:: EXERCISE INSTRUCTIONS ::
The answer must be the lines from the one that holds "DIGITS pin CLK: GP13 -> GP4" through the final line of the data, copied exactly, with no pictures.

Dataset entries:
───

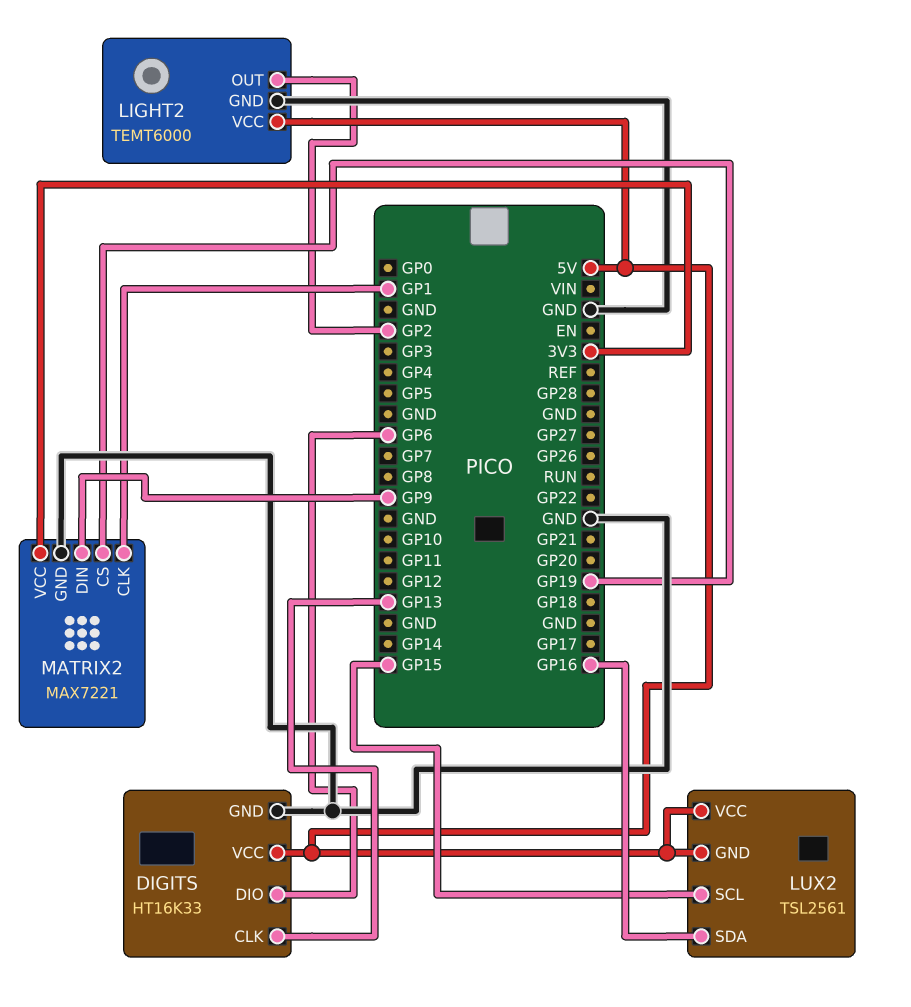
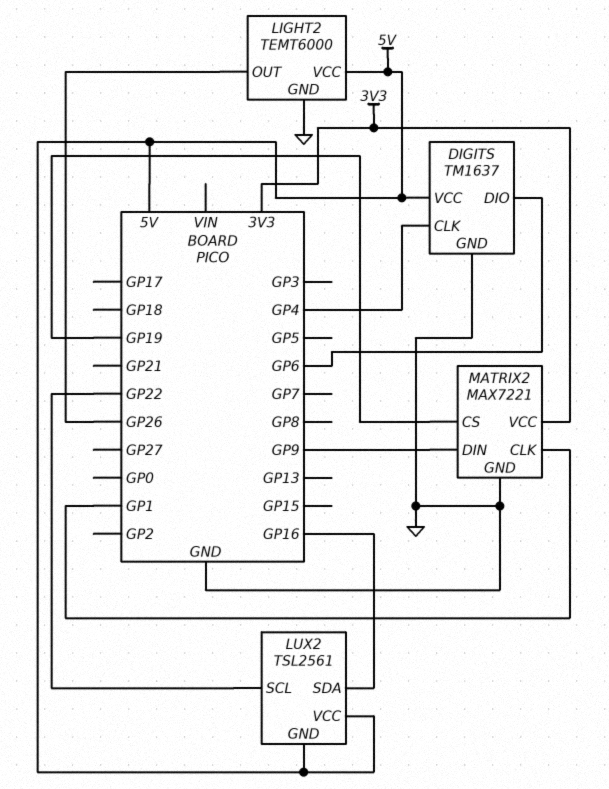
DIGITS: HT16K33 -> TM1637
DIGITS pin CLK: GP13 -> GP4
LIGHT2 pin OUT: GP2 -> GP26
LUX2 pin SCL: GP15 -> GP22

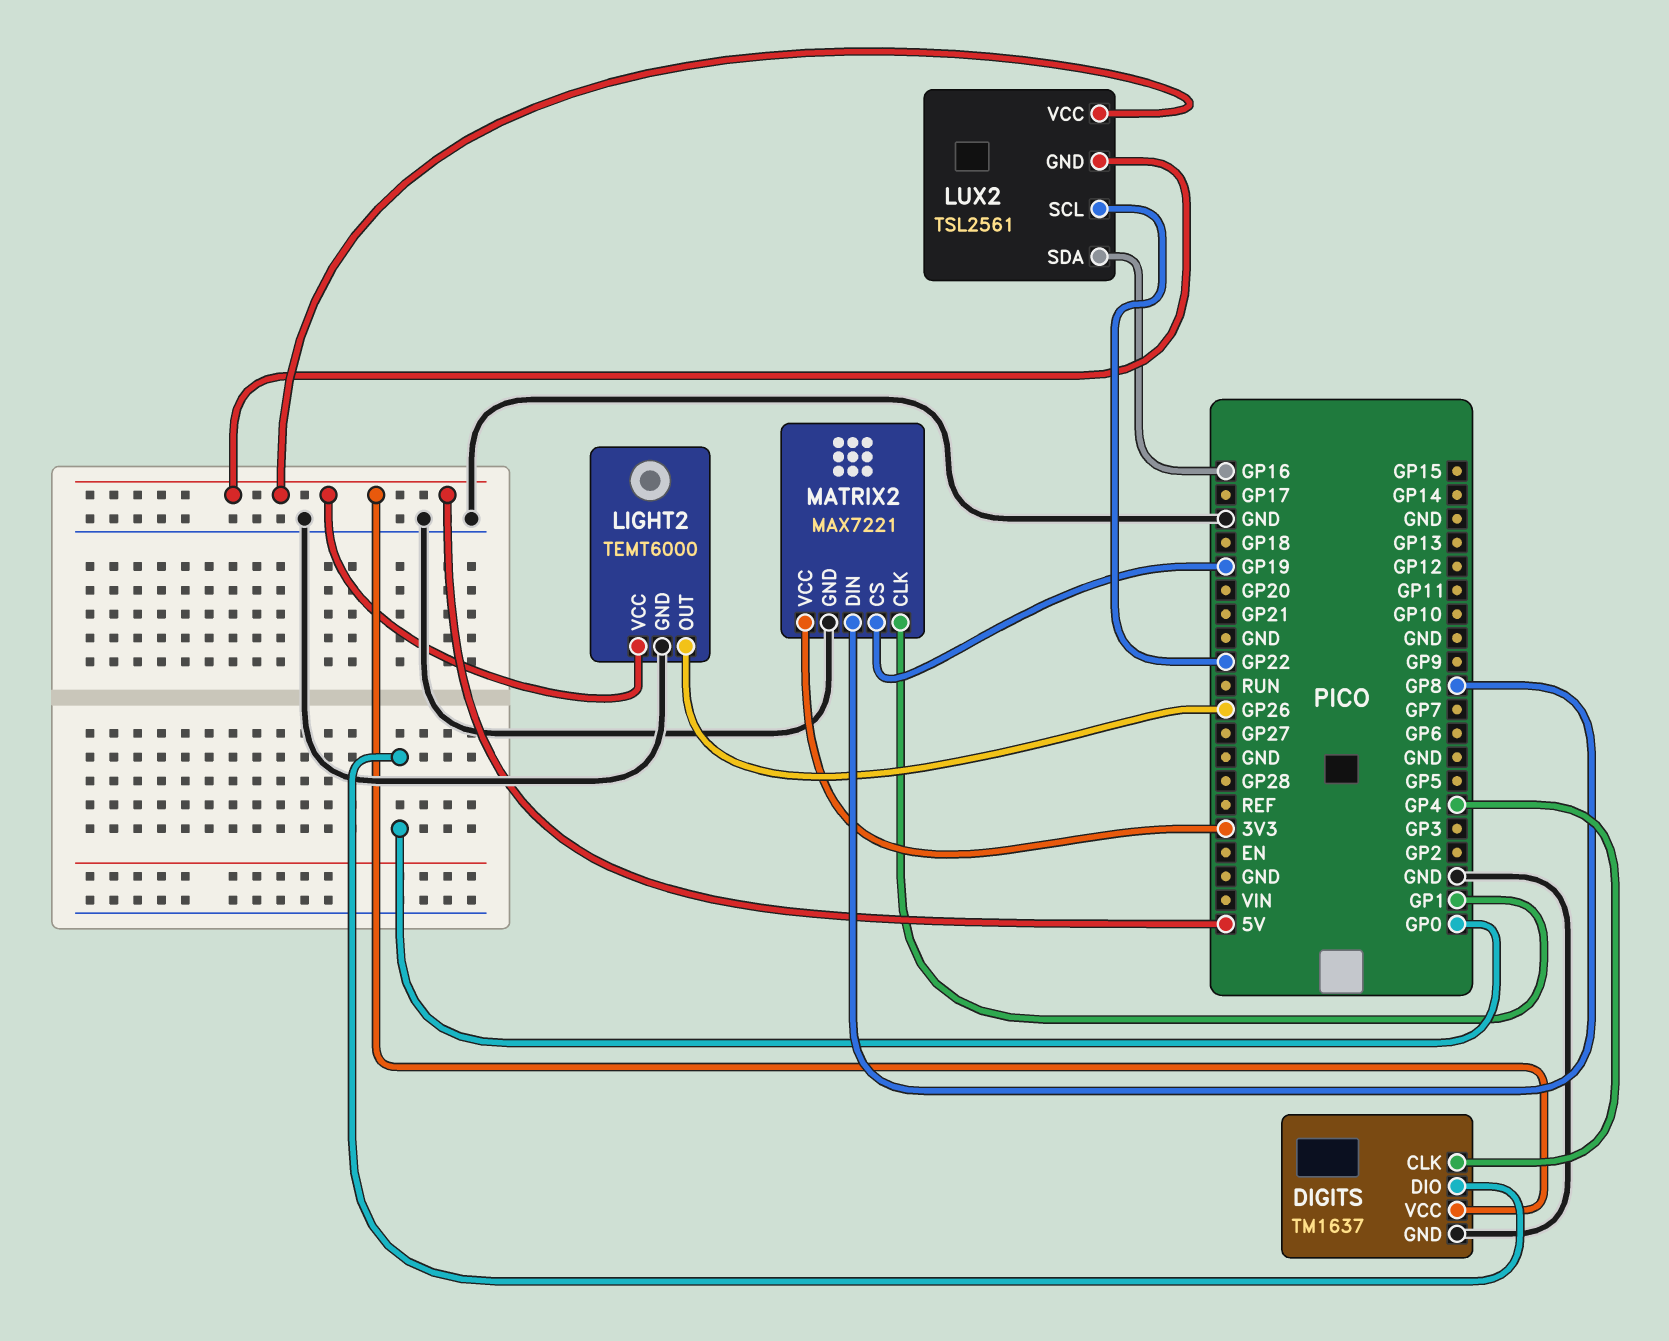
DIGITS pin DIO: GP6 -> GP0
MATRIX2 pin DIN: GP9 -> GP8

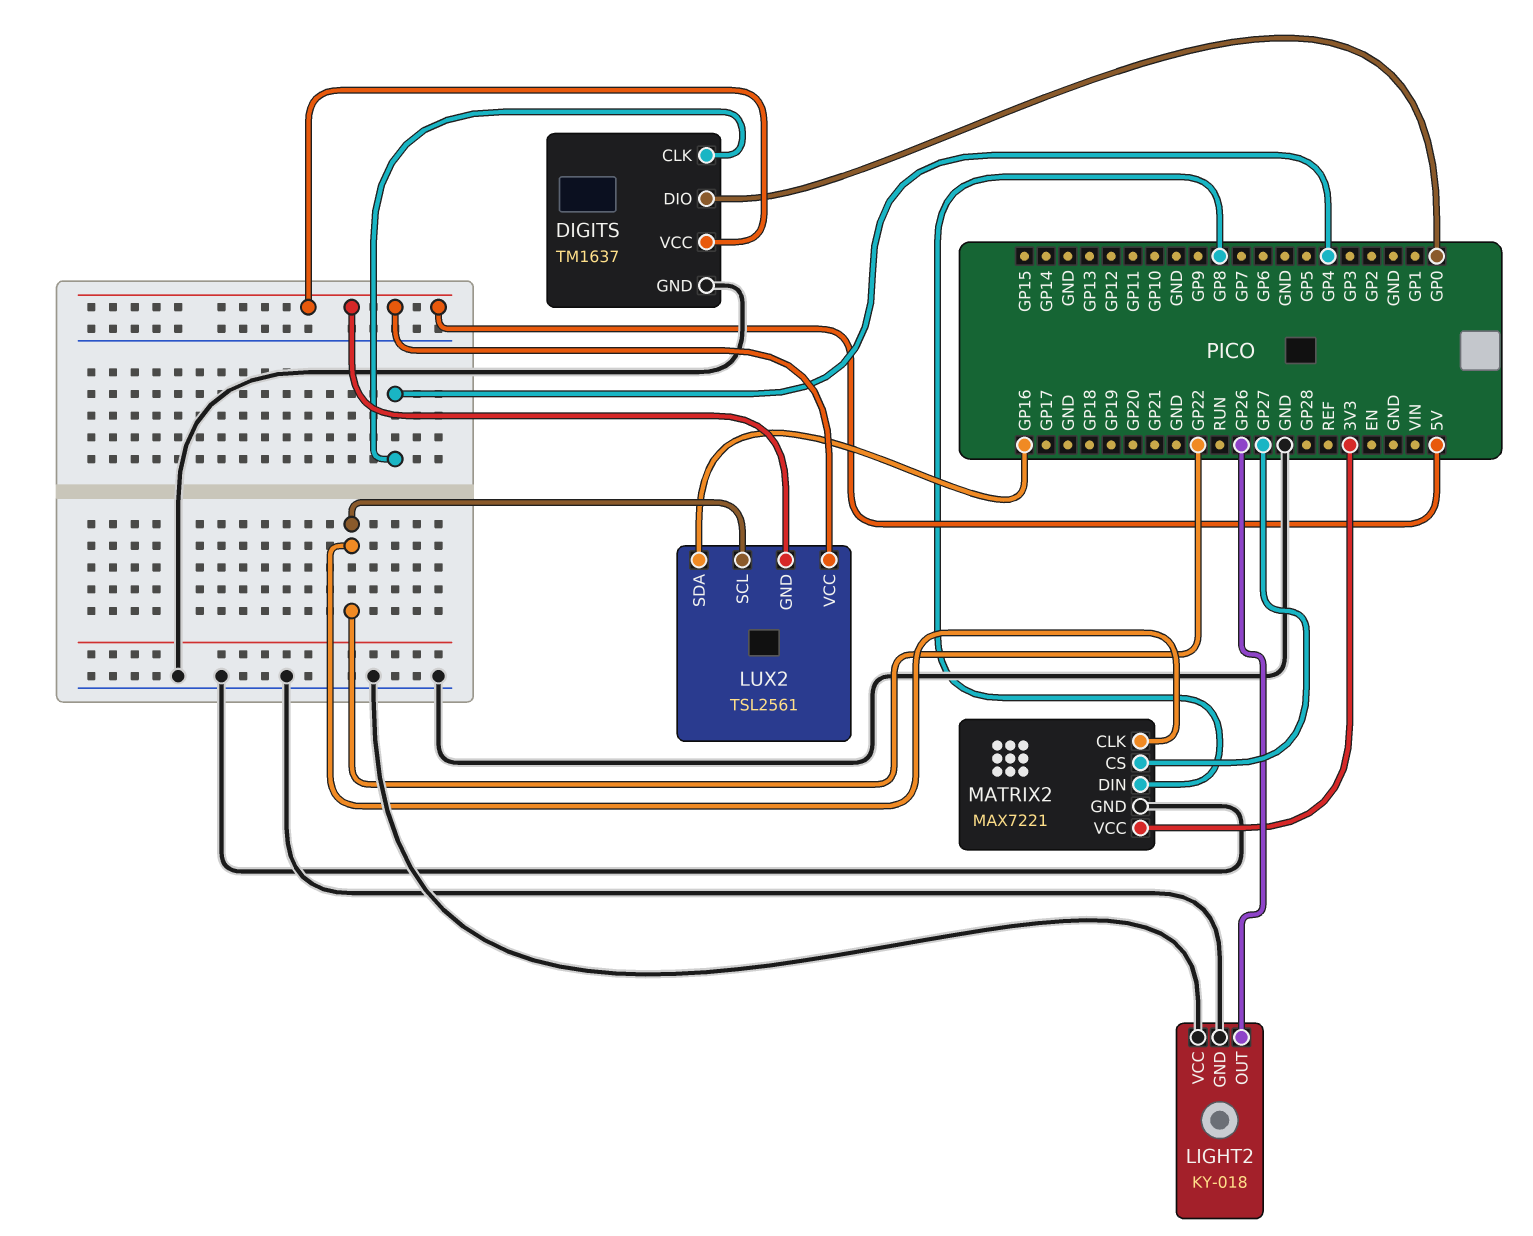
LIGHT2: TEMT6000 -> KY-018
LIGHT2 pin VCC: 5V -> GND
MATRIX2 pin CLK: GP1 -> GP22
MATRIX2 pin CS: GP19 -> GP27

───

:: TASK RESULT ::
DIGITS pin CLK: GP13 -> GP4
LIGHT2 pin OUT: GP2 -> GP26
LUX2 pin SCL: GP15 -> GP22

DIGITS pin DIO: GP6 -> GP0
MATRIX2 pin DIN: GP9 -> GP8

LIGHT2: TEMT6000 -> KY-018
LIGHT2 pin VCC: 5V -> GND
MATRIX2 pin CLK: GP1 -> GP22
MATRIX2 pin CS: GP19 -> GP27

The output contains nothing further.